→ Synthetic shape transformation data:
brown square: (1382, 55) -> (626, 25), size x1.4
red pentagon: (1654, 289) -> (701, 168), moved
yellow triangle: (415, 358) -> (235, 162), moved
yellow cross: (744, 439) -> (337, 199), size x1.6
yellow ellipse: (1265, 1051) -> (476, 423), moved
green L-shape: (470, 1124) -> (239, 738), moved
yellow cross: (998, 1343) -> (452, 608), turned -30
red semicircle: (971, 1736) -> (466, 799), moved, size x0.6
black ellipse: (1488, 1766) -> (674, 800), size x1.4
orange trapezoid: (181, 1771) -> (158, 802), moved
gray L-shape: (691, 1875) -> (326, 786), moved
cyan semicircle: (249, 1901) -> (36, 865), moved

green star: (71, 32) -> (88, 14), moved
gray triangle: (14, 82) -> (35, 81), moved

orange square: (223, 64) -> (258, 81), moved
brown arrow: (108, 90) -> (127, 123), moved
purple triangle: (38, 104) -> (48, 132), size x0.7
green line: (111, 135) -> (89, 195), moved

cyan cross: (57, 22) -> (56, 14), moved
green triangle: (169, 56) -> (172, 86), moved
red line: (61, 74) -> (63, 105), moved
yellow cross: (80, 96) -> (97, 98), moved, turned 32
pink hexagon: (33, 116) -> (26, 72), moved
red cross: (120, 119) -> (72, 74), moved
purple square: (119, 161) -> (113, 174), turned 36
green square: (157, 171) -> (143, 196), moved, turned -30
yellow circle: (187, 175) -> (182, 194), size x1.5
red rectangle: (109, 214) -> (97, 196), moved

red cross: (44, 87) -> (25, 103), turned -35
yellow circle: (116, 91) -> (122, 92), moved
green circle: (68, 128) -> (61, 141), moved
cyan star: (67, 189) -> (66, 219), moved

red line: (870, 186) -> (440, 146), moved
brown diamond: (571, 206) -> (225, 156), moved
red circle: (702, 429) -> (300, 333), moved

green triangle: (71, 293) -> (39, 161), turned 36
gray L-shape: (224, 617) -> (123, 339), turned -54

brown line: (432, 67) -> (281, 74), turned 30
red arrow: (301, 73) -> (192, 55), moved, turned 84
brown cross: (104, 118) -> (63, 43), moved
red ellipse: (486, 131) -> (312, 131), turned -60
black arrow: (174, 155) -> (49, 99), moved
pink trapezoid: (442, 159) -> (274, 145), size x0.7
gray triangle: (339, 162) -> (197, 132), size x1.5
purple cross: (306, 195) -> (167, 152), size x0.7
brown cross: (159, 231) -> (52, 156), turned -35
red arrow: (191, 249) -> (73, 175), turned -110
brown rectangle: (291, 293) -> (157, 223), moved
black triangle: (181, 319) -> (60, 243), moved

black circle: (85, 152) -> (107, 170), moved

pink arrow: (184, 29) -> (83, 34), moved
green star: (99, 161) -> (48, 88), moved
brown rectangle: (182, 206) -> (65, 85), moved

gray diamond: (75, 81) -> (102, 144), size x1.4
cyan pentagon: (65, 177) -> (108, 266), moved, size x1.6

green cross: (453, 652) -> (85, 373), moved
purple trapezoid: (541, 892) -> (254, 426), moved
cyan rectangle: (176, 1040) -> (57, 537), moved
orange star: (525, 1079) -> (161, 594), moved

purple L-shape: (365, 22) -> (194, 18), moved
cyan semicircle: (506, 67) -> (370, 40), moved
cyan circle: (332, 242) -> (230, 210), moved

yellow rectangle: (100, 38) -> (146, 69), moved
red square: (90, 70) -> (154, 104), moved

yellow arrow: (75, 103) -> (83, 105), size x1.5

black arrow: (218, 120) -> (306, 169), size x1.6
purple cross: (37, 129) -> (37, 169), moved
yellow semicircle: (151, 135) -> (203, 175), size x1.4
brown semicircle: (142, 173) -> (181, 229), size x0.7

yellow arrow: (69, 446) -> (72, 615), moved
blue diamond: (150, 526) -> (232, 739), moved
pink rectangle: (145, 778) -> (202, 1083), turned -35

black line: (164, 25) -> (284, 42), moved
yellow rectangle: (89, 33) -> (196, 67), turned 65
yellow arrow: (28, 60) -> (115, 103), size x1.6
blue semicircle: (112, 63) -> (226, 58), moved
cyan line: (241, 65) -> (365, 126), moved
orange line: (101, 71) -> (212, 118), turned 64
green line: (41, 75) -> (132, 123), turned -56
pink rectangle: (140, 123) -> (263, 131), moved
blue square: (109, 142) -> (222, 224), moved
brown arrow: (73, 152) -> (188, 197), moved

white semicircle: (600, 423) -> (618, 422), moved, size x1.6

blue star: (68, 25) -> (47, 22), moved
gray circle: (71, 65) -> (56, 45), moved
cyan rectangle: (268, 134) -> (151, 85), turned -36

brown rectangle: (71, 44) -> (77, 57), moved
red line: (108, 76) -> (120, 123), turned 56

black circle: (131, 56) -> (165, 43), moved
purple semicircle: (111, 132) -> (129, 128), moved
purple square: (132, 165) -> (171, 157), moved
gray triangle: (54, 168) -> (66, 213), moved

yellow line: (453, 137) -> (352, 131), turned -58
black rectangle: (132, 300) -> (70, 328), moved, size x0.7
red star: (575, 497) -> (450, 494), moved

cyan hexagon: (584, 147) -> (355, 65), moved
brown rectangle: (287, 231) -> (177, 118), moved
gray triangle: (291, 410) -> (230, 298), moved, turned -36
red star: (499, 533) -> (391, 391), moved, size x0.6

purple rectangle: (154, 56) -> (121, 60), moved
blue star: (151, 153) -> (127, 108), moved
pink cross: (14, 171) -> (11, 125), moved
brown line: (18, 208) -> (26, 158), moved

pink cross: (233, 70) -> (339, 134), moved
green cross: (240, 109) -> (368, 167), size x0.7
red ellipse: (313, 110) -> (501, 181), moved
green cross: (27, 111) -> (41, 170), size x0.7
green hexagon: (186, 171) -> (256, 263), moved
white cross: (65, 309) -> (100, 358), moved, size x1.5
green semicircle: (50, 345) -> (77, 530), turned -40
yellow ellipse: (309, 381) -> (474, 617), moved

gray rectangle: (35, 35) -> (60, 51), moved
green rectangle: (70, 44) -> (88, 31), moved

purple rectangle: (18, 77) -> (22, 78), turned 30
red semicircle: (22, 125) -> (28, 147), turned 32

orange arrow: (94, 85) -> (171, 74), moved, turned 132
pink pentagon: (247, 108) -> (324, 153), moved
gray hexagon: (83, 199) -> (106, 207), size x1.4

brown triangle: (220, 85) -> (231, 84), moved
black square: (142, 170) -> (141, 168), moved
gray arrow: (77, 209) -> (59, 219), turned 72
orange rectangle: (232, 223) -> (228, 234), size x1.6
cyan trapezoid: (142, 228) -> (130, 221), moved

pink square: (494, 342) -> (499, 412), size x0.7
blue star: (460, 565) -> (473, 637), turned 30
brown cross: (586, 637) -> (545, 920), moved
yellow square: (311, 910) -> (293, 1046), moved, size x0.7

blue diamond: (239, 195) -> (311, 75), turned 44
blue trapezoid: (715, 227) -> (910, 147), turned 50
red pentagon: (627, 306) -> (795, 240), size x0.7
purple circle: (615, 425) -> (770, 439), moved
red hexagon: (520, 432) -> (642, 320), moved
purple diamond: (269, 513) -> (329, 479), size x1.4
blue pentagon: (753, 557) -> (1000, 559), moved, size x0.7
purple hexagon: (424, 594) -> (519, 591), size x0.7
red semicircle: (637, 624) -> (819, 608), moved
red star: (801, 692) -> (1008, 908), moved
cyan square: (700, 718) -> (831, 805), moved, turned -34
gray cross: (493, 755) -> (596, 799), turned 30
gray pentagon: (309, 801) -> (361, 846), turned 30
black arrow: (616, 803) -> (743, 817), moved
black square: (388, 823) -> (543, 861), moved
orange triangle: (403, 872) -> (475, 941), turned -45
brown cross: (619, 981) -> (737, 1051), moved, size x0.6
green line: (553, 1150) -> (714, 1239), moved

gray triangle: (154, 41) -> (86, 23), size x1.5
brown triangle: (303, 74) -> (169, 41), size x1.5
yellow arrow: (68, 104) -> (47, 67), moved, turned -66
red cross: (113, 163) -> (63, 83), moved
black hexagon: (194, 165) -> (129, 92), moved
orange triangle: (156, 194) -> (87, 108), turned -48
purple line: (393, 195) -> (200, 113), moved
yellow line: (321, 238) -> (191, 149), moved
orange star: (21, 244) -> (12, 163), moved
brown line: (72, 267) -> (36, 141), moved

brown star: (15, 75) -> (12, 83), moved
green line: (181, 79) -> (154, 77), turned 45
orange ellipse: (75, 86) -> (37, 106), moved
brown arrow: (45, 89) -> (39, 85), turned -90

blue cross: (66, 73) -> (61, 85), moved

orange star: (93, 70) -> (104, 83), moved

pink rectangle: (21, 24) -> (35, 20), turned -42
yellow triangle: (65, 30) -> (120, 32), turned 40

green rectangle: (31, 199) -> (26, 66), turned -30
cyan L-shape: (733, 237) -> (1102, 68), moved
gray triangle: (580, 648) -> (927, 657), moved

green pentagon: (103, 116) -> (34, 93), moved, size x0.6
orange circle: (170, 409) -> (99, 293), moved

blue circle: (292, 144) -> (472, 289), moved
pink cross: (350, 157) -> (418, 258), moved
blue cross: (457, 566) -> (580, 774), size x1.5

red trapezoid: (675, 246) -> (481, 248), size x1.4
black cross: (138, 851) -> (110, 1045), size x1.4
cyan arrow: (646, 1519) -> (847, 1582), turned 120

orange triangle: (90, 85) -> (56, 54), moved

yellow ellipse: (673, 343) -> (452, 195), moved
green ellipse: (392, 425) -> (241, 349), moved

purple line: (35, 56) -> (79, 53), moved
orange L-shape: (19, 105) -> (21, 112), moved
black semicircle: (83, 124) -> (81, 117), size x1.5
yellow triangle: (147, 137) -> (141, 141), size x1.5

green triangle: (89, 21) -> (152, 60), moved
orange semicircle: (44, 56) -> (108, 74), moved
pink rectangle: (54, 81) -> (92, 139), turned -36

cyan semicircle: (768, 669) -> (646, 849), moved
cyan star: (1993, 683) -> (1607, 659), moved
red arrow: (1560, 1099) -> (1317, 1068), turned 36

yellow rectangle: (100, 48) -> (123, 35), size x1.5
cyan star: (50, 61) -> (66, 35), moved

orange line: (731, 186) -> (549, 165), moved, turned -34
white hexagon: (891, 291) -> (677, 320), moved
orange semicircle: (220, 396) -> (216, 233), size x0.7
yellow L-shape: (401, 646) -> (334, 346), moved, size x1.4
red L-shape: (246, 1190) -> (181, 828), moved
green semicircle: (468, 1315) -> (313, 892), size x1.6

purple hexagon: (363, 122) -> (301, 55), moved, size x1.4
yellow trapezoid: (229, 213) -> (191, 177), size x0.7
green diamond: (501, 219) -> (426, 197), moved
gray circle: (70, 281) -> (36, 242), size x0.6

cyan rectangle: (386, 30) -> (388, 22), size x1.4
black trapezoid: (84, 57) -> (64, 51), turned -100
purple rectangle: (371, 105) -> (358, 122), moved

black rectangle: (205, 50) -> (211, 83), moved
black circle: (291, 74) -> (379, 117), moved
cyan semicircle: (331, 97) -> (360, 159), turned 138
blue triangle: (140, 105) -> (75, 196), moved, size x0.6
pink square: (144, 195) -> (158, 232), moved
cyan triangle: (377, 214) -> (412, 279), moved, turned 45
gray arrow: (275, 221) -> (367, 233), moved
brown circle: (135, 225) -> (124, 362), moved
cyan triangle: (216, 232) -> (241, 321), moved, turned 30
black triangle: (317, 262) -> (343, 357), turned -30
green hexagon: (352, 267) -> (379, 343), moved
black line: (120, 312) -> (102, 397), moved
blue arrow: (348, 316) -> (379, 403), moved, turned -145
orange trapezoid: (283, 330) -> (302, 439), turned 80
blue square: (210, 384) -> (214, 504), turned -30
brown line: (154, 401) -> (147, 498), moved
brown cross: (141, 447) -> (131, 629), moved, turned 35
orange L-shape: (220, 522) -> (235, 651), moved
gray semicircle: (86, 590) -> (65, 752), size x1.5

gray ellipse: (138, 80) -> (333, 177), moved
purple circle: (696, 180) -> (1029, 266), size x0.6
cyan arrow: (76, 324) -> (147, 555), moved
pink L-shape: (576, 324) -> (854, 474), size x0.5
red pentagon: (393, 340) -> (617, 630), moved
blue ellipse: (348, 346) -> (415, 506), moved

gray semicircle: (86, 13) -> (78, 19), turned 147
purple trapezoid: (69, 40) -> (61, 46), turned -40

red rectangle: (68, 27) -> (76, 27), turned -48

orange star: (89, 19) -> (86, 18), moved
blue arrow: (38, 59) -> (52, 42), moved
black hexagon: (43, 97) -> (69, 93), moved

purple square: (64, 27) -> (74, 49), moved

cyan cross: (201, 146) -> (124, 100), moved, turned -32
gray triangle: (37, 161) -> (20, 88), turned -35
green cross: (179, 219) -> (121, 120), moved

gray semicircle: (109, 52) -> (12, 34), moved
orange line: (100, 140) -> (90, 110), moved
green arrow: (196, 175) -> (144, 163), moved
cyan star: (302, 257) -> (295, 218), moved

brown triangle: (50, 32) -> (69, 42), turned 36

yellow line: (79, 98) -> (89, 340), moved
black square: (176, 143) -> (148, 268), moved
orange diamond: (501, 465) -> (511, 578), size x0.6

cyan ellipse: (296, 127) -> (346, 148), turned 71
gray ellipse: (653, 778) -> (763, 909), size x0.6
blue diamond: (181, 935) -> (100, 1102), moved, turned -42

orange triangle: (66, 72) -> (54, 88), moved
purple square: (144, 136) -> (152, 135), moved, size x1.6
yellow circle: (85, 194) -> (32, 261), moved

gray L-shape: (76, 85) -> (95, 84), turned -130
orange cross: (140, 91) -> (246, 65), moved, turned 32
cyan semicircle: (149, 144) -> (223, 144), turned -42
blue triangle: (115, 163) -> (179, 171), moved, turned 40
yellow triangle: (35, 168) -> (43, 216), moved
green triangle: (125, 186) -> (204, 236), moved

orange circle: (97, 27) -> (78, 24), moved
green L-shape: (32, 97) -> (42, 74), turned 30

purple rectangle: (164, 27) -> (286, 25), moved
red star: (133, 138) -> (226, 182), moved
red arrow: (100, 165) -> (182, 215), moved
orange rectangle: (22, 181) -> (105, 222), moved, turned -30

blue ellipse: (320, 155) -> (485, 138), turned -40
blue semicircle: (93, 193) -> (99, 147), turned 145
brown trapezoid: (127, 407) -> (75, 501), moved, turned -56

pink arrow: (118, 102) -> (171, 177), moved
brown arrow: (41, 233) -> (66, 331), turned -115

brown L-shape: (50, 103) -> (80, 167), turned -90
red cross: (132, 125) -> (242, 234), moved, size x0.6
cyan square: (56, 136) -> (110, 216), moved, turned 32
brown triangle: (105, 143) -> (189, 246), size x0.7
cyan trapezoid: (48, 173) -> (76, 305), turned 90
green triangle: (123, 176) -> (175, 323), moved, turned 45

→ EXERCISE OBJECTIVE: Take the entries above and copy them exactly from the first line through the line with "orange trapezoid: (181, 1771)"; leave out every line after it.

→ YOUR SOLUTION:
brown square: (1382, 55) -> (626, 25), size x1.4
red pentagon: (1654, 289) -> (701, 168), moved
yellow triangle: (415, 358) -> (235, 162), moved
yellow cross: (744, 439) -> (337, 199), size x1.6
yellow ellipse: (1265, 1051) -> (476, 423), moved
green L-shape: (470, 1124) -> (239, 738), moved
yellow cross: (998, 1343) -> (452, 608), turned -30
red semicircle: (971, 1736) -> (466, 799), moved, size x0.6
black ellipse: (1488, 1766) -> (674, 800), size x1.4
orange trapezoid: (181, 1771) -> (158, 802), moved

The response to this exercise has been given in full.